[[ Supplied data open ]]

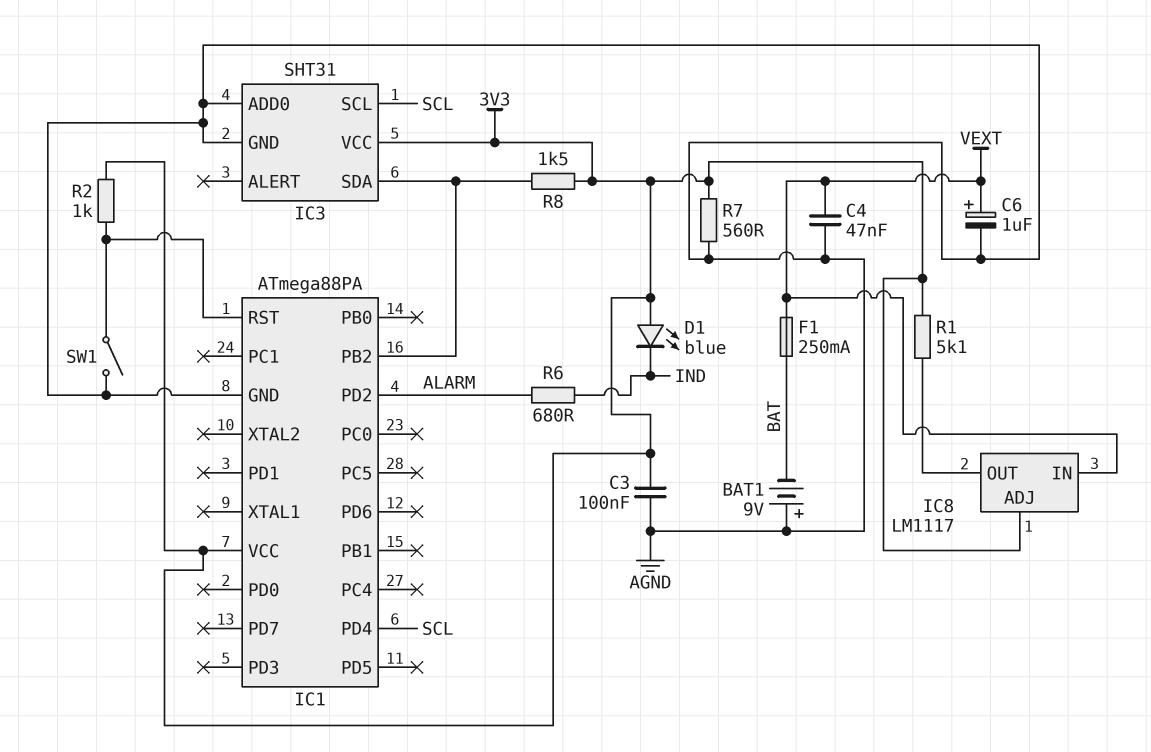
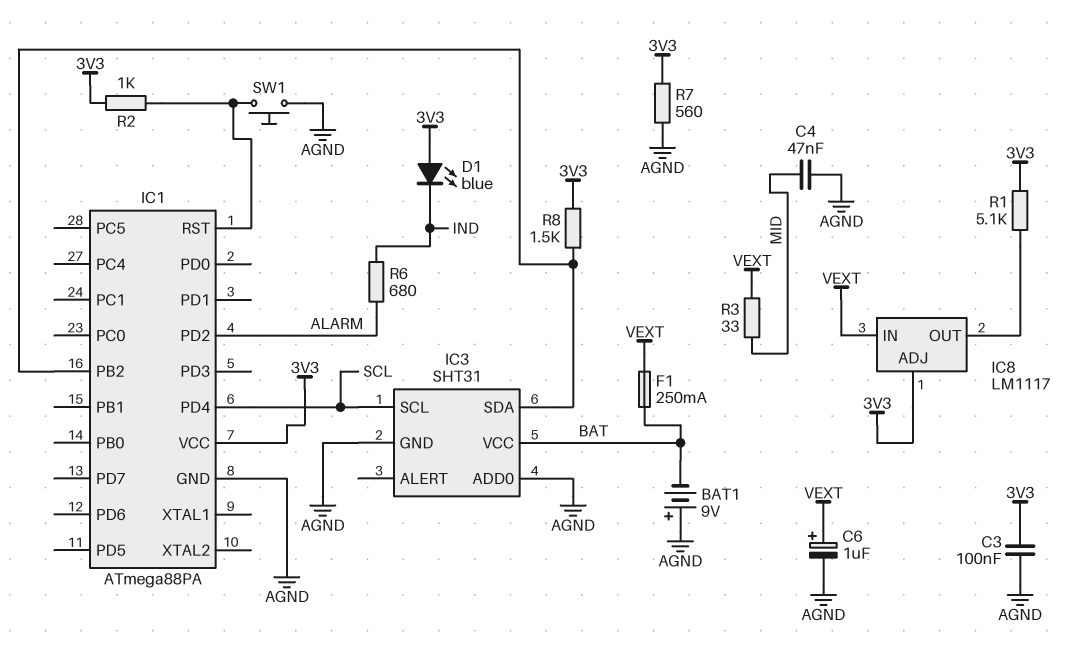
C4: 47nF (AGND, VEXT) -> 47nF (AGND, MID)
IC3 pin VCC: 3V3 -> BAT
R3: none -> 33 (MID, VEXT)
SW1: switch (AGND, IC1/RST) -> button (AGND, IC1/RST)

[[ Supplied data closed ]]
[[ Supplied data open ]]

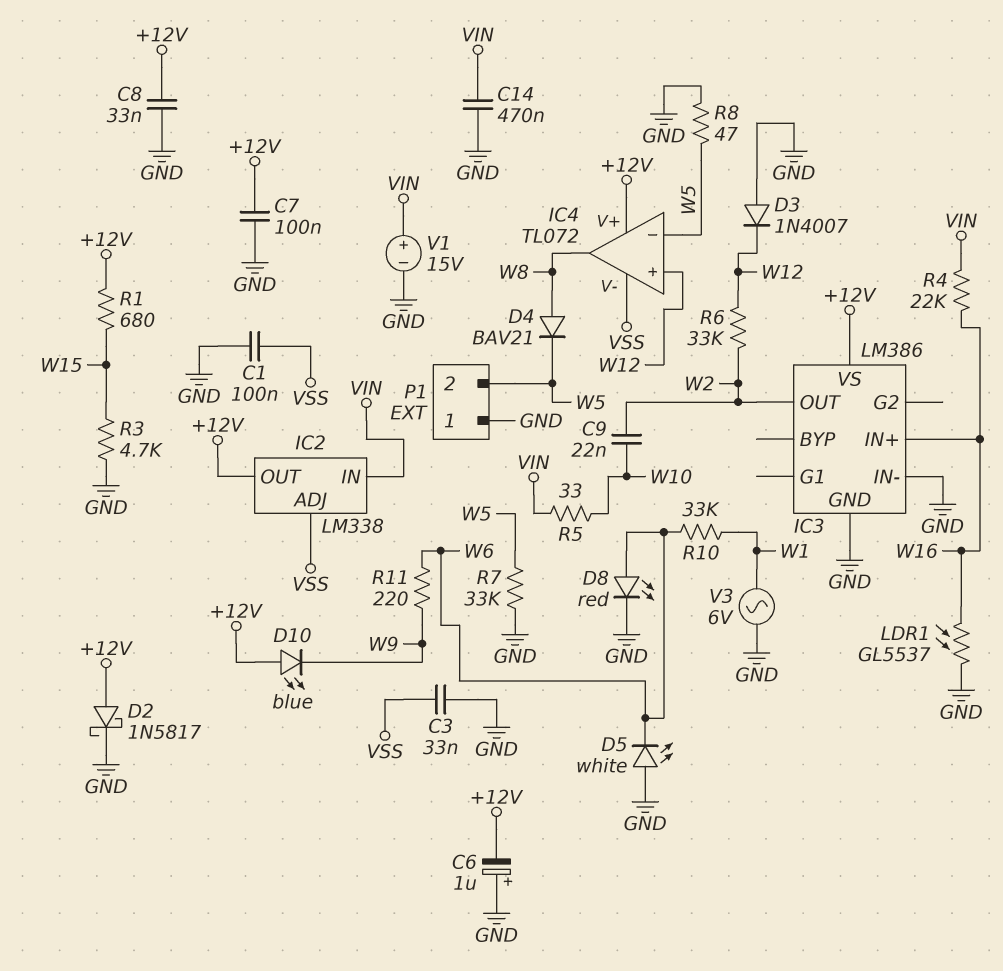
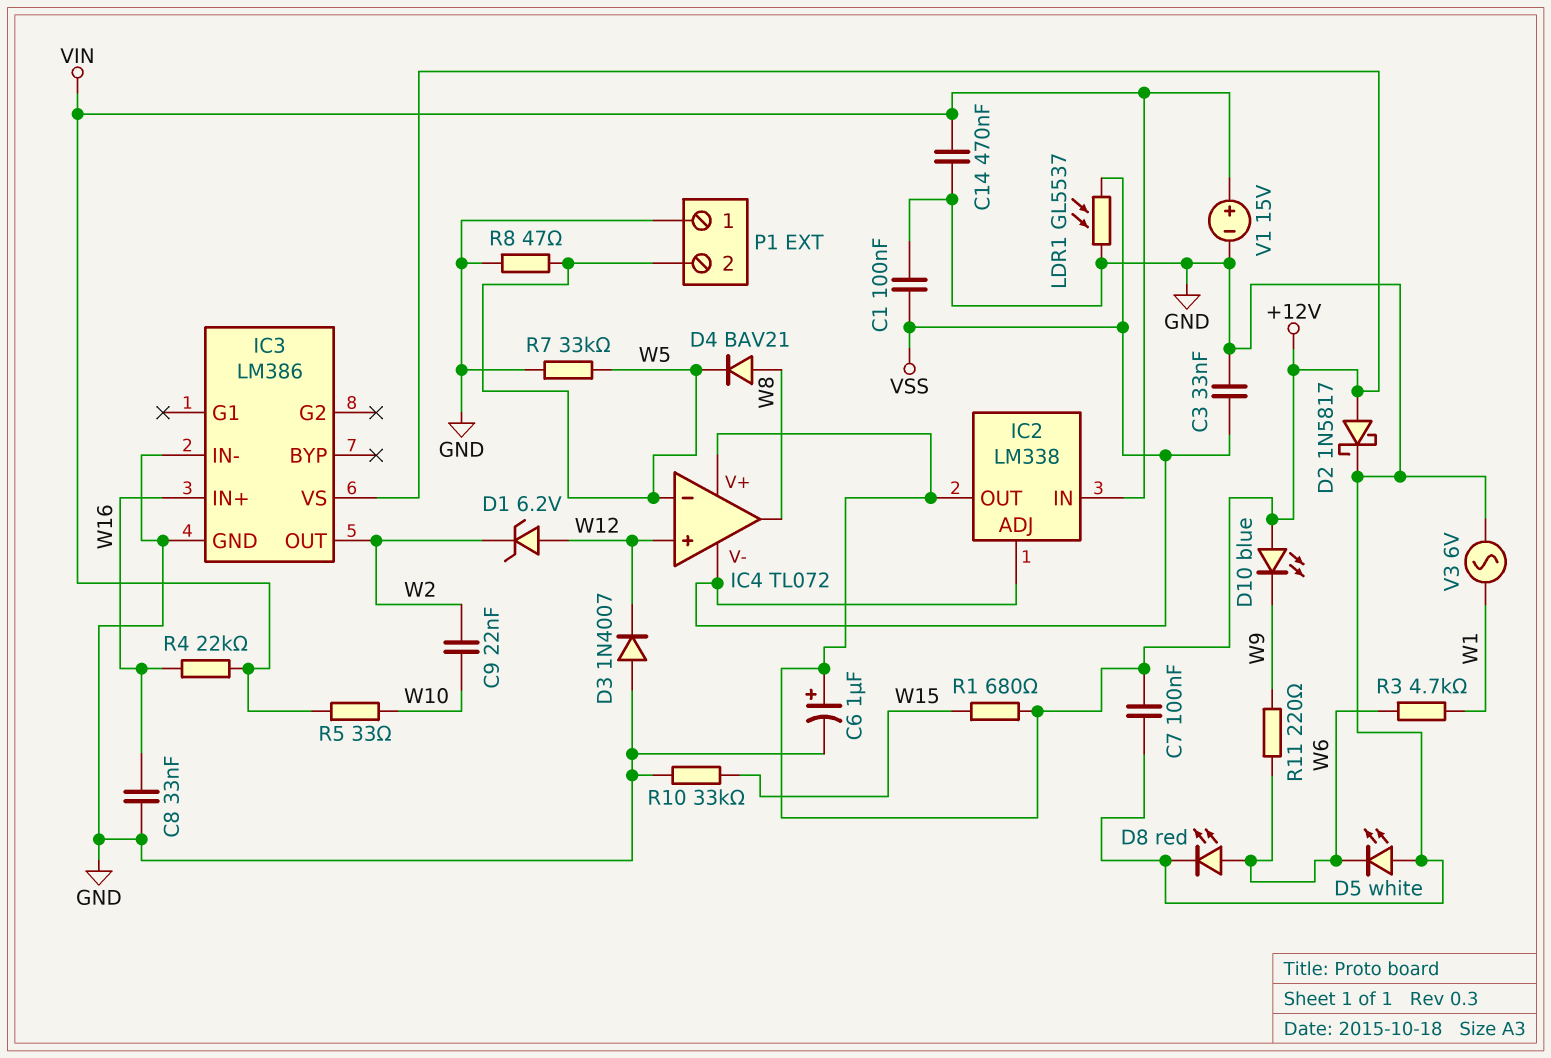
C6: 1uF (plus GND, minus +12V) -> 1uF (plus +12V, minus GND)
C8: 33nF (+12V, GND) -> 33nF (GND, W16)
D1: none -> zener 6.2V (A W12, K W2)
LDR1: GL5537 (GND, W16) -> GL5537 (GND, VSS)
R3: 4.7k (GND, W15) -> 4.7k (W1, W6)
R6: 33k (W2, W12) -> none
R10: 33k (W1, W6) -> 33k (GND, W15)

[[ Supplied data closed ]]

### Required work
Could you repeat exactly the lines above from the line with "R3: 4.7k (GND, W15) -> 4.7k (W1, W6)" up to and including the line with "R10: 33k (W1, W6) -> 33k (GND, W15)", and only those?

### Response to the task
R3: 4.7k (GND, W15) -> 4.7k (W1, W6)
R6: 33k (W2, W12) -> none
R10: 33k (W1, W6) -> 33k (GND, W15)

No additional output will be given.